:: Provided records ::

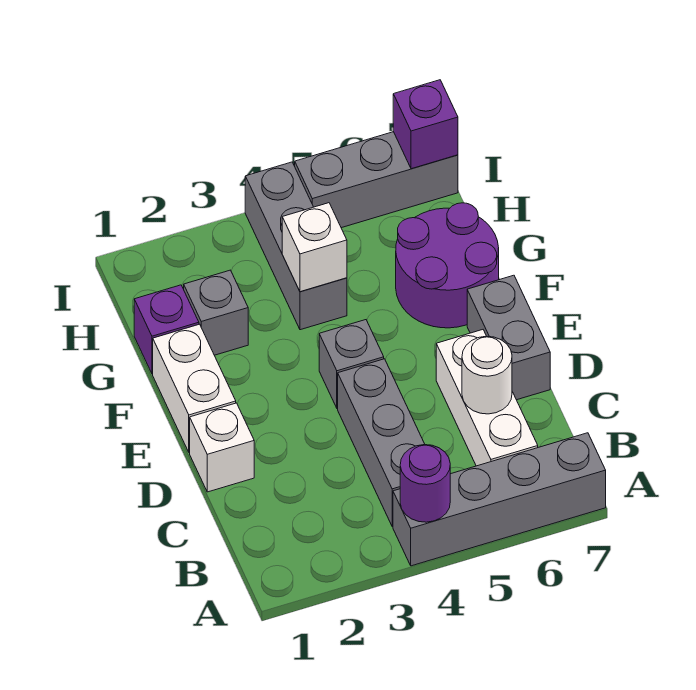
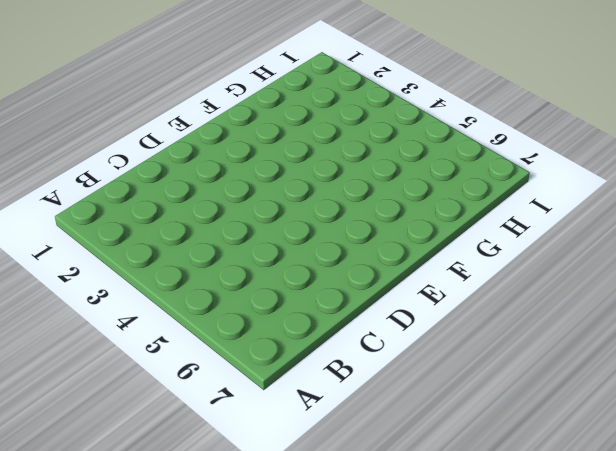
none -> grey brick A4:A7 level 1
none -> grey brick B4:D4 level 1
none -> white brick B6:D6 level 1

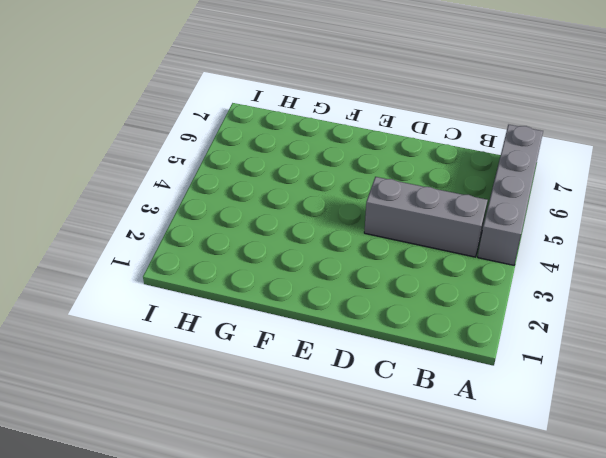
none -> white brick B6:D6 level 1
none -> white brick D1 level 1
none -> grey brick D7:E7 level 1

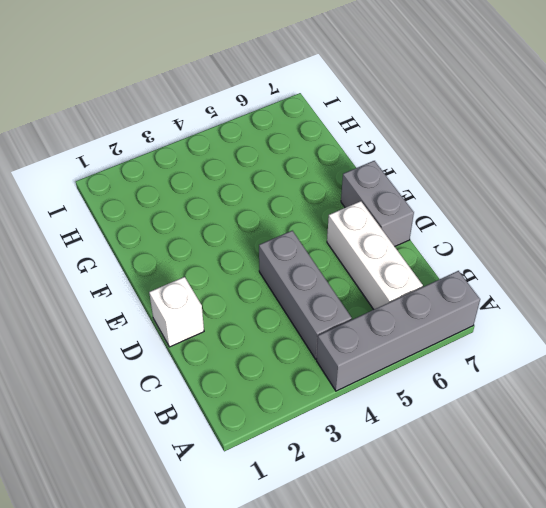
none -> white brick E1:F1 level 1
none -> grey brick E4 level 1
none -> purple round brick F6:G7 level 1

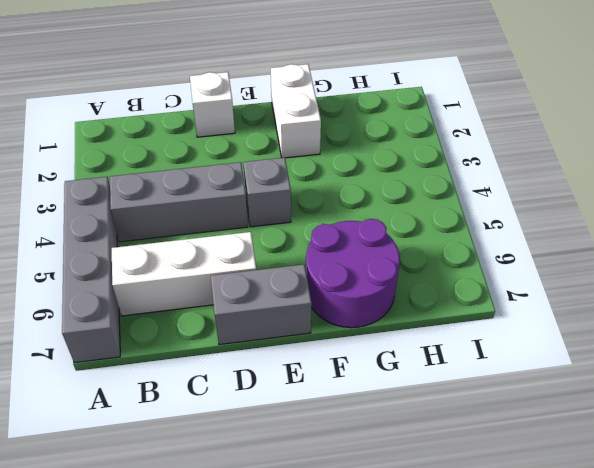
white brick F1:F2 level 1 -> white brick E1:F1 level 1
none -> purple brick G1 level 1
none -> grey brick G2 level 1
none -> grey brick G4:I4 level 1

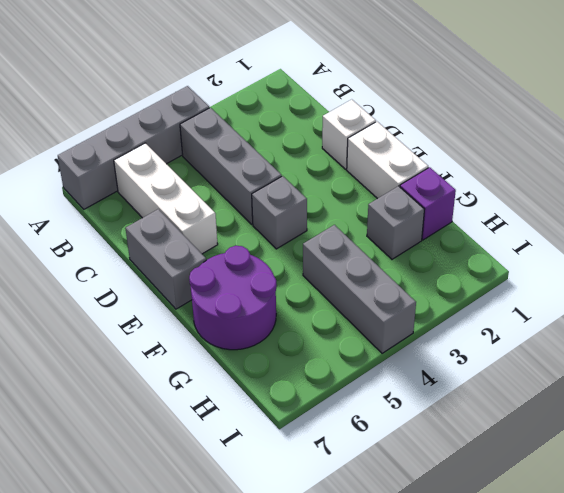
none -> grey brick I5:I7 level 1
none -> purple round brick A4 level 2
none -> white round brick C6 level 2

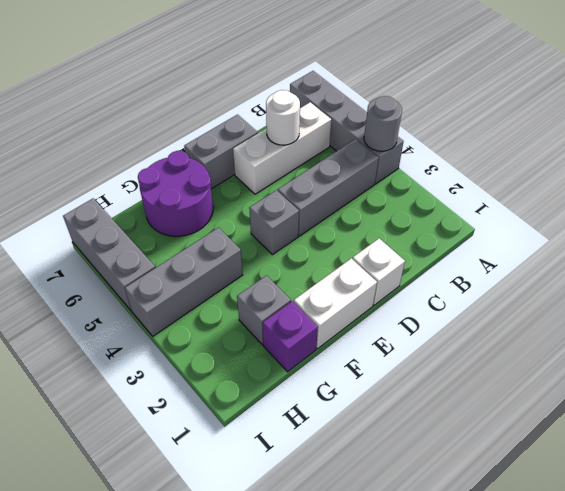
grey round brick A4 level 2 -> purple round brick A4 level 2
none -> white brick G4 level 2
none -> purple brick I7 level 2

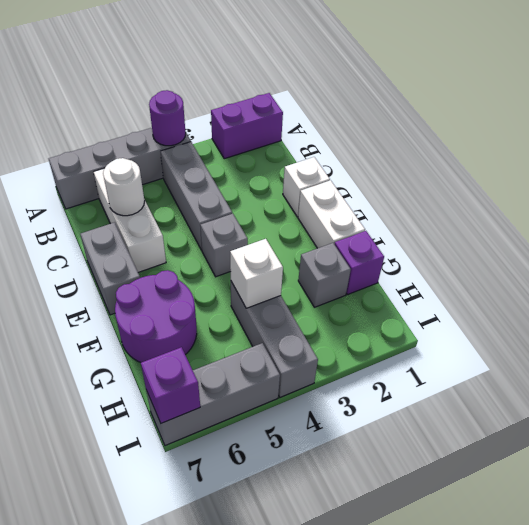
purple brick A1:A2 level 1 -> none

:::

Problem: Repeat exactly and only the lines from the one holding "grey round brick" through the final line of the entries; no pictures.

Response area:
grey round brick A4 level 2 -> purple round brick A4 level 2
none -> white brick G4 level 2
none -> purple brick I7 level 2

purple brick A1:A2 level 1 -> none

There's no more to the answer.